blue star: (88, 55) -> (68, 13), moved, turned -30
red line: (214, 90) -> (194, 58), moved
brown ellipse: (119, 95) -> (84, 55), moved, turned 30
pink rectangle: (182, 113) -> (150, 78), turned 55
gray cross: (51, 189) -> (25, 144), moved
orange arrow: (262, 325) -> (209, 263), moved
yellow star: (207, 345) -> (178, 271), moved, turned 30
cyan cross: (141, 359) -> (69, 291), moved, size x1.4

□ □ □ □ □

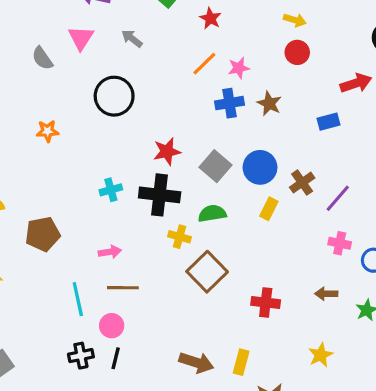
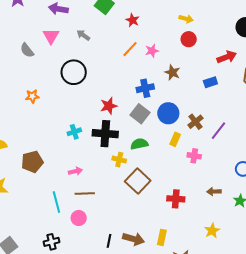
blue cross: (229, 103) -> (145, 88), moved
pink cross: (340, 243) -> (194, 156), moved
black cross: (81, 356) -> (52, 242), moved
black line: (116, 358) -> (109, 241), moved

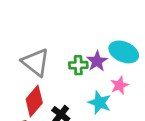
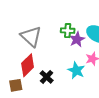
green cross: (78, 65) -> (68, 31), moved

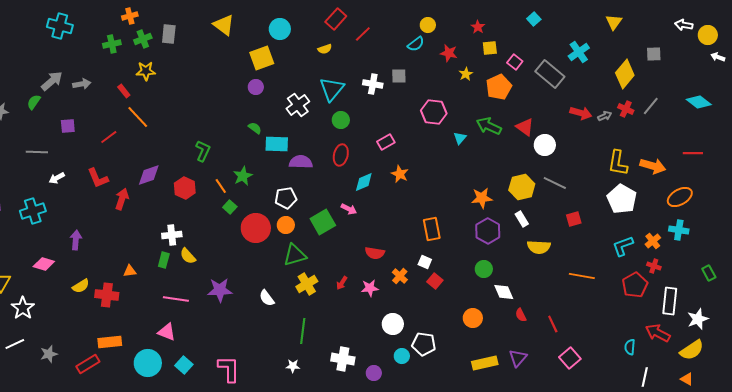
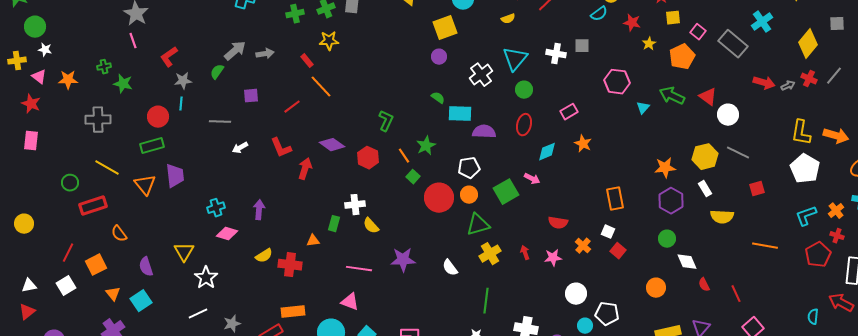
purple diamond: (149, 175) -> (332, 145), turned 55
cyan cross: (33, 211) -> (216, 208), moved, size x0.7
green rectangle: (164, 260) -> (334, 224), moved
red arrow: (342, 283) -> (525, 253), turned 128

□ □ □ □ □

### What you will do
Nothing but the lines above from the line with "black cross: (81, 356) -> (52, 242), moved" up to and including the line with "green rectangle: (164, 260)" should be returned, exactly as written and without pictures.

### Answer area
black cross: (81, 356) -> (52, 242), moved
black line: (116, 358) -> (109, 241), moved

green cross: (78, 65) -> (68, 31), moved

purple diamond: (149, 175) -> (332, 145), turned 55
cyan cross: (33, 211) -> (216, 208), moved, size x0.7
green rectangle: (164, 260) -> (334, 224), moved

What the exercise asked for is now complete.